> _Your assignment_
If a line holds an image, leave the image out; write out everything else in the records exactly.

> _Records for this task_
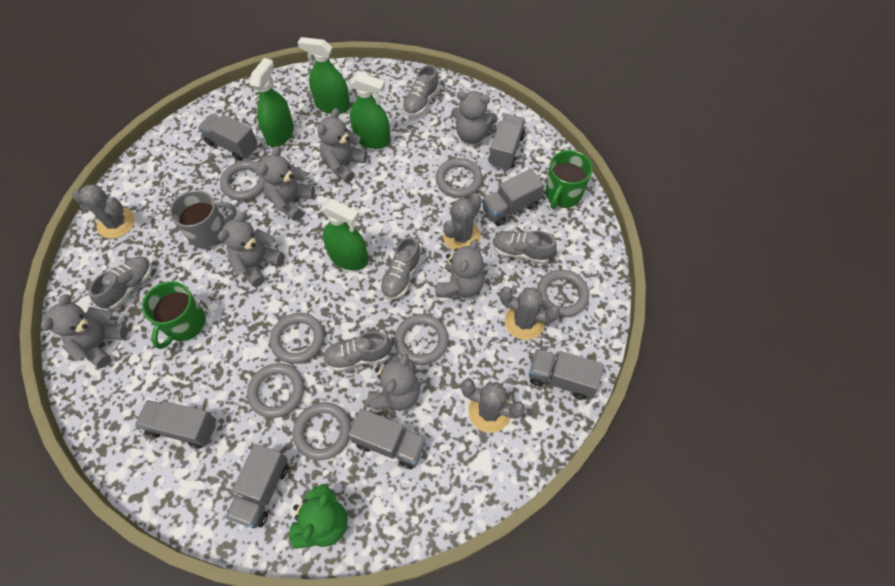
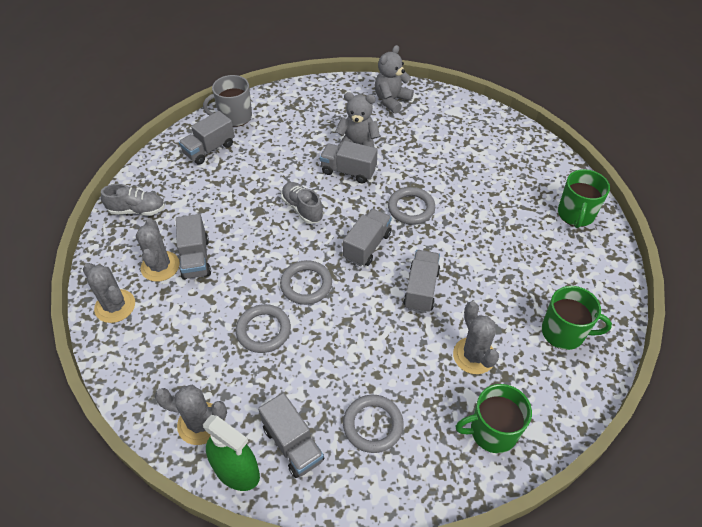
green mug: 2 -> 3
green spray bottle: 4 -> 1
green teddy bear: 1 -> 0
grey ring: 7 -> 4
grey shoe: 5 -> 2
grey teddy bear: 7 -> 2
grey truck: 7 -> 6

> _Reply to the task_
green mug: 2 -> 3
green spray bottle: 4 -> 1
green teddy bear: 1 -> 0
grey ring: 7 -> 4
grey shoe: 5 -> 2
grey teddy bear: 7 -> 2
grey truck: 7 -> 6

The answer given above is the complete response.